(Dataset records)
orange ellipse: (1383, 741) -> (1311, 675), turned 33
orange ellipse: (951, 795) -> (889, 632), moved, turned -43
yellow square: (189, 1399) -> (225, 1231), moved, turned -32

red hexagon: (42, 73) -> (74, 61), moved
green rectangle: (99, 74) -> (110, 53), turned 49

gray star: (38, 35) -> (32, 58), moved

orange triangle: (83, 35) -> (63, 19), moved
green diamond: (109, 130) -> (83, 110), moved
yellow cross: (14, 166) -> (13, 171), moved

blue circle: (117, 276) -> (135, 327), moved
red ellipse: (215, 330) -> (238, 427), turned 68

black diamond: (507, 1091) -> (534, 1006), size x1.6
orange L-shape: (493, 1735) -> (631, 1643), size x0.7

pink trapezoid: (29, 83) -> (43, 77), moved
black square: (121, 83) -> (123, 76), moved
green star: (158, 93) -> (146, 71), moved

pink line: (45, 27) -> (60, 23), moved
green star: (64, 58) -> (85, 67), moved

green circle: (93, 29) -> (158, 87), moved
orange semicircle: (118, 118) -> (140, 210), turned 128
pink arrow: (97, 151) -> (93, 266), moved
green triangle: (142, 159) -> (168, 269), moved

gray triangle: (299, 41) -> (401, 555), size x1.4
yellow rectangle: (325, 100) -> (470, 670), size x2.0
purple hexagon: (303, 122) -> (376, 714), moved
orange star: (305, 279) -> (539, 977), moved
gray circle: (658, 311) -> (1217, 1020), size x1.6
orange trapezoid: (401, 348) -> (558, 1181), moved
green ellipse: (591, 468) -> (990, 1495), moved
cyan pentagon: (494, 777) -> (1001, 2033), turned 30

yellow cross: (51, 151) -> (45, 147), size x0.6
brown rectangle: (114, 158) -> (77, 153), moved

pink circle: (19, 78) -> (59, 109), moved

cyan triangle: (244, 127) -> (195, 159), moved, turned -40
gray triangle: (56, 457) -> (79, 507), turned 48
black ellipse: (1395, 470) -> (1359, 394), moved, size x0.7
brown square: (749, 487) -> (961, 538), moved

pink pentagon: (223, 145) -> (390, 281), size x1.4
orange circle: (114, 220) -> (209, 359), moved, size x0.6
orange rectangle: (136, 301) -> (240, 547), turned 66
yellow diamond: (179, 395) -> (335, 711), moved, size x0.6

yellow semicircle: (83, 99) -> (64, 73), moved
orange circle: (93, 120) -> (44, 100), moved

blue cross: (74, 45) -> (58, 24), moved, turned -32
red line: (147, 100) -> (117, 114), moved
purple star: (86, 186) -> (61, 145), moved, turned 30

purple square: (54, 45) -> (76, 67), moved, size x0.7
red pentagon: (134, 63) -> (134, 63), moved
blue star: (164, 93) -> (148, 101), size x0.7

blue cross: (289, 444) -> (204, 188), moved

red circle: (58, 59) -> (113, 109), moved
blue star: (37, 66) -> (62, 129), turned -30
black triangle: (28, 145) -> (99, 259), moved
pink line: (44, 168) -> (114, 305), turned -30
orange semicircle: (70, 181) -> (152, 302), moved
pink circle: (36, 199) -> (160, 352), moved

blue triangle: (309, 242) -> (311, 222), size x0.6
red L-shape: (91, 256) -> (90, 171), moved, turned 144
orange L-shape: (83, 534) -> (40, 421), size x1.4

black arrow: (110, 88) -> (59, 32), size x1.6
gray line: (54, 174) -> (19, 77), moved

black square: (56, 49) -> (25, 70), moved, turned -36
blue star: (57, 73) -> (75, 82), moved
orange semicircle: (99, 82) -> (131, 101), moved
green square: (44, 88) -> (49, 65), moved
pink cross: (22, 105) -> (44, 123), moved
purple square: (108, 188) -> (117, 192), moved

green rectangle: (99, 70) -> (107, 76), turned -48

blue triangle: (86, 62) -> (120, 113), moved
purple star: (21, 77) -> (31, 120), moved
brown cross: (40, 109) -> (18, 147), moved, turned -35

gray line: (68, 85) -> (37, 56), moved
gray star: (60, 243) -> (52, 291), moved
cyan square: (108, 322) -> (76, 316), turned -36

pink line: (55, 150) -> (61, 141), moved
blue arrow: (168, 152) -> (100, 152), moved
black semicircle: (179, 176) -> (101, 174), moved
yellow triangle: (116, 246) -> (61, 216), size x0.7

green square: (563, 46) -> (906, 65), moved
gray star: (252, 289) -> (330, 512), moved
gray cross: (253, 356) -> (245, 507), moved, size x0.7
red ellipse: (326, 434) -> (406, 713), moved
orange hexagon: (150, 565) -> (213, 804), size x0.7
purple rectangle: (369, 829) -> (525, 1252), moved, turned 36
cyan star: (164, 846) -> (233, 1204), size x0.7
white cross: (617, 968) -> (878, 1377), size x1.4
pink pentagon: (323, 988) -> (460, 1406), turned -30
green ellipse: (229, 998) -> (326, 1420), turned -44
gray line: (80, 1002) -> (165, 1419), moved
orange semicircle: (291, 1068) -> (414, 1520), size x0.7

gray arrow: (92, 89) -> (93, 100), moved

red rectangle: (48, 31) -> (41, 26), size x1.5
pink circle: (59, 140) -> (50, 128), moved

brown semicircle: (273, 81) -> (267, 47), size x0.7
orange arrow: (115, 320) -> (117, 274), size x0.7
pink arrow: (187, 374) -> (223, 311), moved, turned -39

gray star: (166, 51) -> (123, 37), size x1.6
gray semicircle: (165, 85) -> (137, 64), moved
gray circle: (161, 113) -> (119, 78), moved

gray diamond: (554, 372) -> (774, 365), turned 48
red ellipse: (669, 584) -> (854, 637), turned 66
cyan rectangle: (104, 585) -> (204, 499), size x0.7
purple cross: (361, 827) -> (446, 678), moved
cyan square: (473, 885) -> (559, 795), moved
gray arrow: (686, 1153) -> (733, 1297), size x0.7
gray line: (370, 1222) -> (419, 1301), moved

#### [WHAT THE TASK REQUIRES]
Output an identical copy of every record above.

#### [SOLUTION]
orange ellipse: (1383, 741) -> (1311, 675), turned 33
orange ellipse: (951, 795) -> (889, 632), moved, turned -43
yellow square: (189, 1399) -> (225, 1231), moved, turned -32

red hexagon: (42, 73) -> (74, 61), moved
green rectangle: (99, 74) -> (110, 53), turned 49

gray star: (38, 35) -> (32, 58), moved

orange triangle: (83, 35) -> (63, 19), moved
green diamond: (109, 130) -> (83, 110), moved
yellow cross: (14, 166) -> (13, 171), moved

blue circle: (117, 276) -> (135, 327), moved
red ellipse: (215, 330) -> (238, 427), turned 68

black diamond: (507, 1091) -> (534, 1006), size x1.6
orange L-shape: (493, 1735) -> (631, 1643), size x0.7

pink trapezoid: (29, 83) -> (43, 77), moved
black square: (121, 83) -> (123, 76), moved
green star: (158, 93) -> (146, 71), moved

pink line: (45, 27) -> (60, 23), moved
green star: (64, 58) -> (85, 67), moved

green circle: (93, 29) -> (158, 87), moved
orange semicircle: (118, 118) -> (140, 210), turned 128
pink arrow: (97, 151) -> (93, 266), moved
green triangle: (142, 159) -> (168, 269), moved

gray triangle: (299, 41) -> (401, 555), size x1.4
yellow rectangle: (325, 100) -> (470, 670), size x2.0
purple hexagon: (303, 122) -> (376, 714), moved
orange star: (305, 279) -> (539, 977), moved
gray circle: (658, 311) -> (1217, 1020), size x1.6
orange trapezoid: (401, 348) -> (558, 1181), moved
green ellipse: (591, 468) -> (990, 1495), moved
cyan pentagon: (494, 777) -> (1001, 2033), turned 30

yellow cross: (51, 151) -> (45, 147), size x0.6
brown rectangle: (114, 158) -> (77, 153), moved

pink circle: (19, 78) -> (59, 109), moved

cyan triangle: (244, 127) -> (195, 159), moved, turned -40
gray triangle: (56, 457) -> (79, 507), turned 48
black ellipse: (1395, 470) -> (1359, 394), moved, size x0.7
brown square: (749, 487) -> (961, 538), moved

pink pentagon: (223, 145) -> (390, 281), size x1.4
orange circle: (114, 220) -> (209, 359), moved, size x0.6
orange rectangle: (136, 301) -> (240, 547), turned 66
yellow diamond: (179, 395) -> (335, 711), moved, size x0.6

yellow semicircle: (83, 99) -> (64, 73), moved
orange circle: (93, 120) -> (44, 100), moved

blue cross: (74, 45) -> (58, 24), moved, turned -32
red line: (147, 100) -> (117, 114), moved
purple star: (86, 186) -> (61, 145), moved, turned 30

purple square: (54, 45) -> (76, 67), moved, size x0.7
red pentagon: (134, 63) -> (134, 63), moved
blue star: (164, 93) -> (148, 101), size x0.7

blue cross: (289, 444) -> (204, 188), moved

red circle: (58, 59) -> (113, 109), moved
blue star: (37, 66) -> (62, 129), turned -30
black triangle: (28, 145) -> (99, 259), moved
pink line: (44, 168) -> (114, 305), turned -30
orange semicircle: (70, 181) -> (152, 302), moved
pink circle: (36, 199) -> (160, 352), moved

blue triangle: (309, 242) -> (311, 222), size x0.6
red L-shape: (91, 256) -> (90, 171), moved, turned 144
orange L-shape: (83, 534) -> (40, 421), size x1.4

black arrow: (110, 88) -> (59, 32), size x1.6
gray line: (54, 174) -> (19, 77), moved

black square: (56, 49) -> (25, 70), moved, turned -36
blue star: (57, 73) -> (75, 82), moved
orange semicircle: (99, 82) -> (131, 101), moved
green square: (44, 88) -> (49, 65), moved
pink cross: (22, 105) -> (44, 123), moved
purple square: (108, 188) -> (117, 192), moved

green rectangle: (99, 70) -> (107, 76), turned -48

blue triangle: (86, 62) -> (120, 113), moved
purple star: (21, 77) -> (31, 120), moved
brown cross: (40, 109) -> (18, 147), moved, turned -35

gray line: (68, 85) -> (37, 56), moved
gray star: (60, 243) -> (52, 291), moved
cyan square: (108, 322) -> (76, 316), turned -36

pink line: (55, 150) -> (61, 141), moved
blue arrow: (168, 152) -> (100, 152), moved
black semicircle: (179, 176) -> (101, 174), moved
yellow triangle: (116, 246) -> (61, 216), size x0.7

green square: (563, 46) -> (906, 65), moved
gray star: (252, 289) -> (330, 512), moved
gray cross: (253, 356) -> (245, 507), moved, size x0.7
red ellipse: (326, 434) -> (406, 713), moved
orange hexagon: (150, 565) -> (213, 804), size x0.7
purple rectangle: (369, 829) -> (525, 1252), moved, turned 36
cyan star: (164, 846) -> (233, 1204), size x0.7
white cross: (617, 968) -> (878, 1377), size x1.4
pink pentagon: (323, 988) -> (460, 1406), turned -30
green ellipse: (229, 998) -> (326, 1420), turned -44
gray line: (80, 1002) -> (165, 1419), moved
orange semicircle: (291, 1068) -> (414, 1520), size x0.7

gray arrow: (92, 89) -> (93, 100), moved

red rectangle: (48, 31) -> (41, 26), size x1.5
pink circle: (59, 140) -> (50, 128), moved

brown semicircle: (273, 81) -> (267, 47), size x0.7
orange arrow: (115, 320) -> (117, 274), size x0.7
pink arrow: (187, 374) -> (223, 311), moved, turned -39

gray star: (166, 51) -> (123, 37), size x1.6
gray semicircle: (165, 85) -> (137, 64), moved
gray circle: (161, 113) -> (119, 78), moved

gray diamond: (554, 372) -> (774, 365), turned 48
red ellipse: (669, 584) -> (854, 637), turned 66
cyan rectangle: (104, 585) -> (204, 499), size x0.7
purple cross: (361, 827) -> (446, 678), moved
cyan square: (473, 885) -> (559, 795), moved
gray arrow: (686, 1153) -> (733, 1297), size x0.7
gray line: (370, 1222) -> (419, 1301), moved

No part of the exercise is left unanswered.